◆ About this exercise:
Find all lines in the records that include the word "down", and copy them out.
== == ==
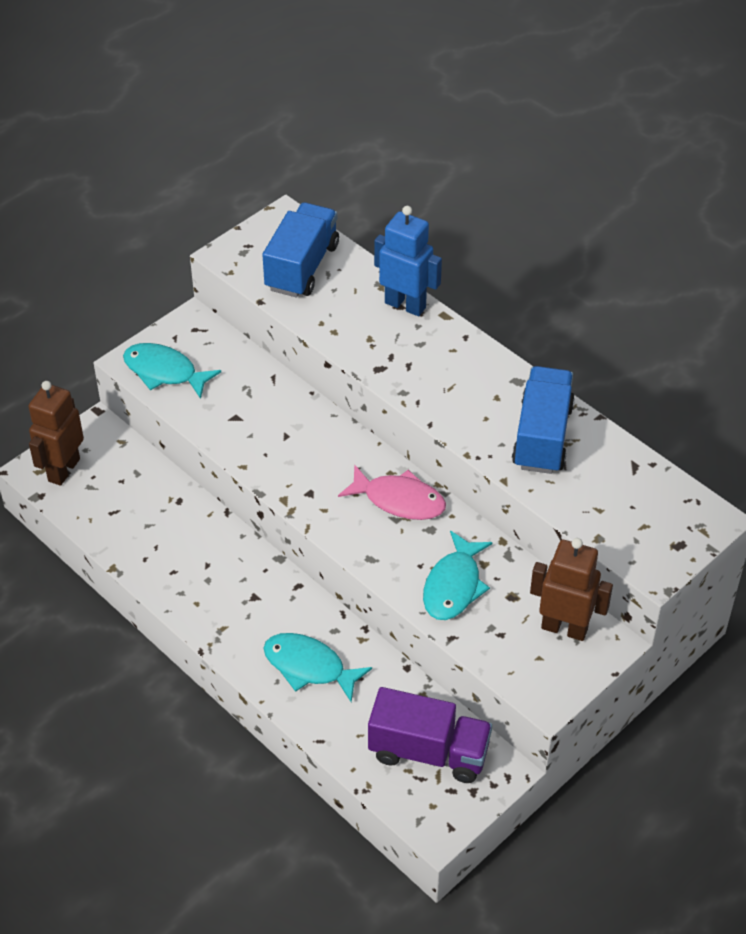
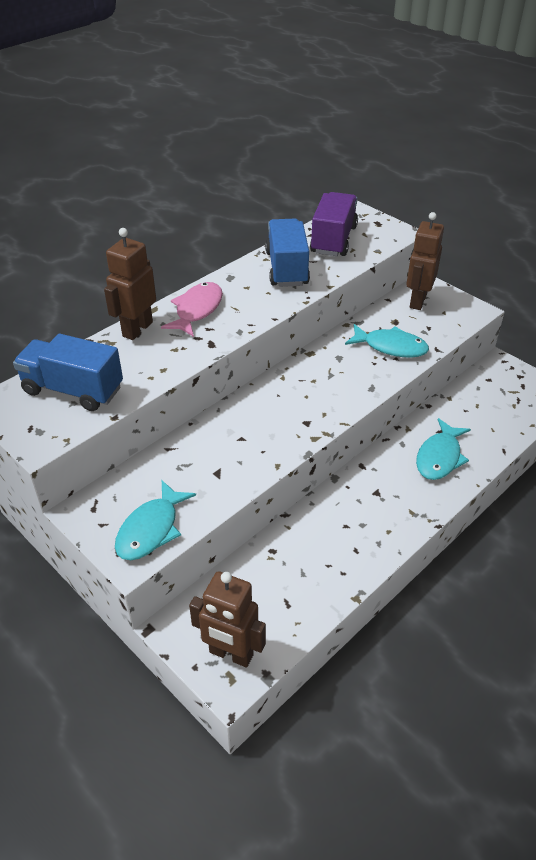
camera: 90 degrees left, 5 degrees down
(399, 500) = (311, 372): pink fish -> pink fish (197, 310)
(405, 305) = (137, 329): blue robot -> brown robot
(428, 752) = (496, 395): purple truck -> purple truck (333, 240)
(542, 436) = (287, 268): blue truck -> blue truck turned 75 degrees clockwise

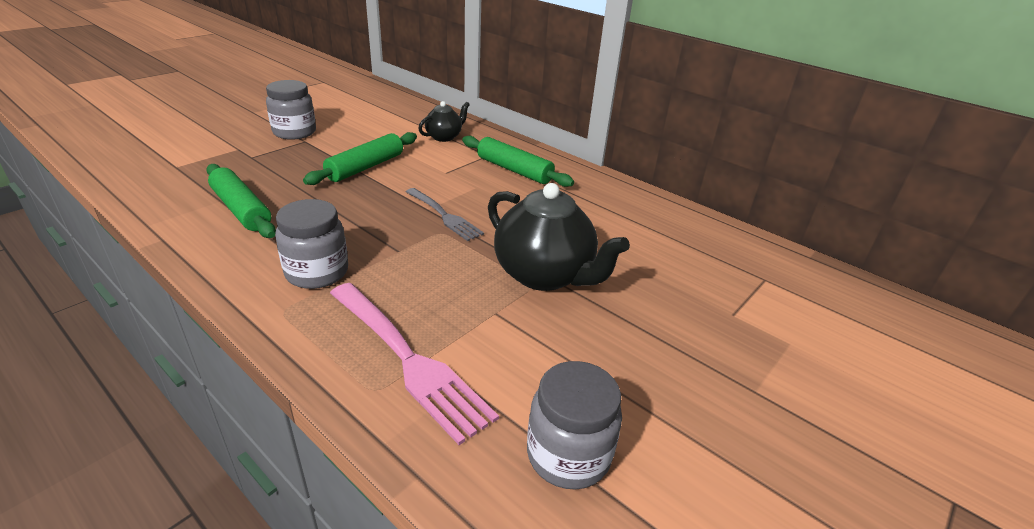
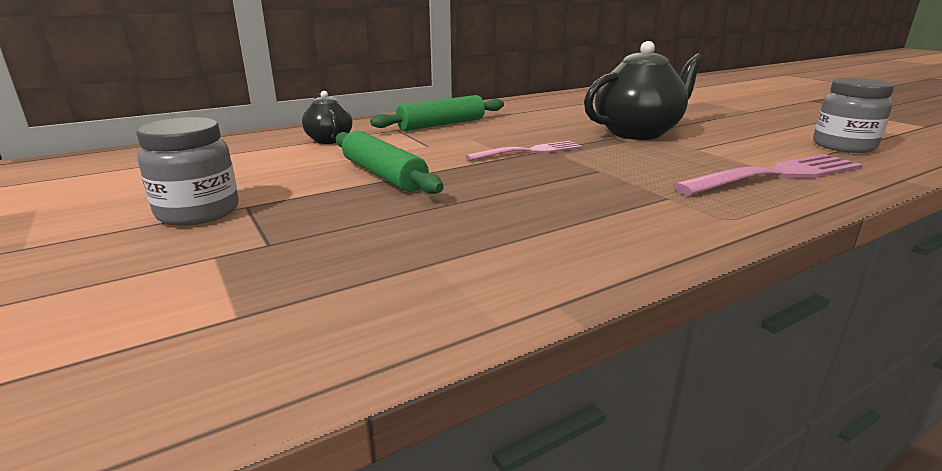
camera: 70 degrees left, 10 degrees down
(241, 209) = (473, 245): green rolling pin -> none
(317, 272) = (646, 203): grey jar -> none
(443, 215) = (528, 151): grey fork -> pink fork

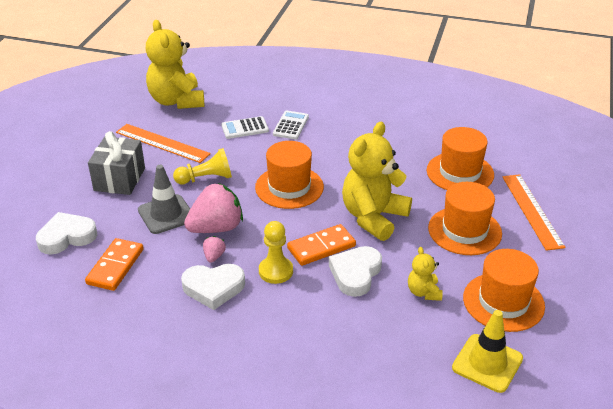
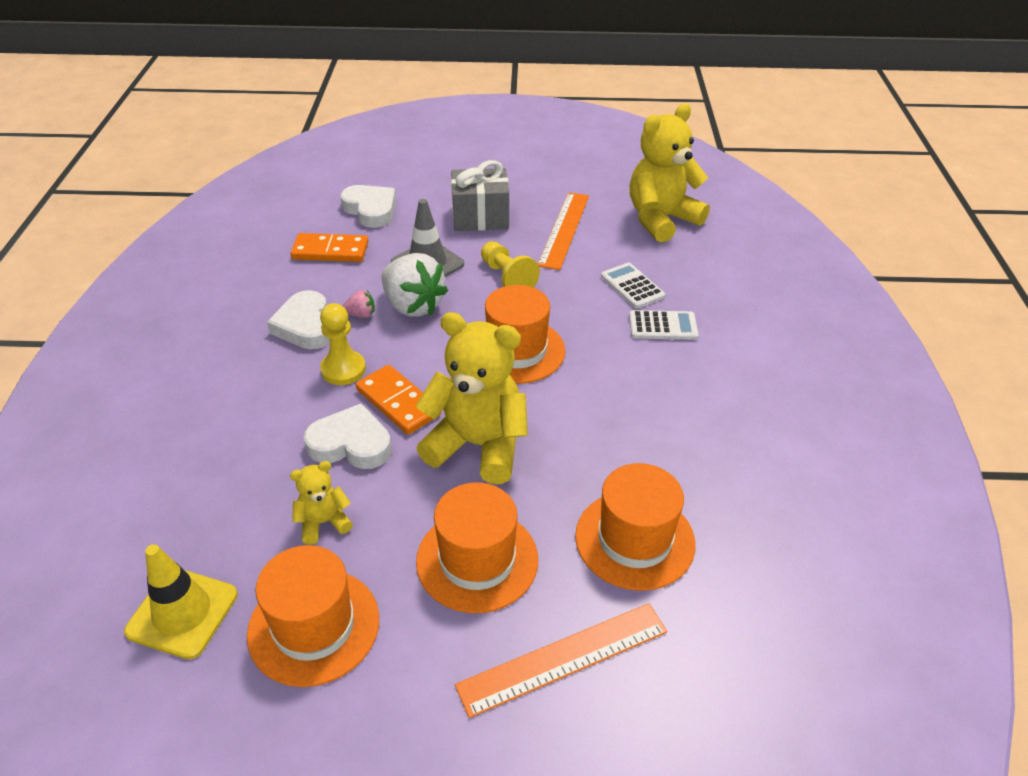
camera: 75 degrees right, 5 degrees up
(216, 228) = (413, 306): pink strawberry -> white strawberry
== == ==
◆ The completed task:
camera: 90 degrees left, 5 degrees down
camera: 70 degrees left, 10 degrees down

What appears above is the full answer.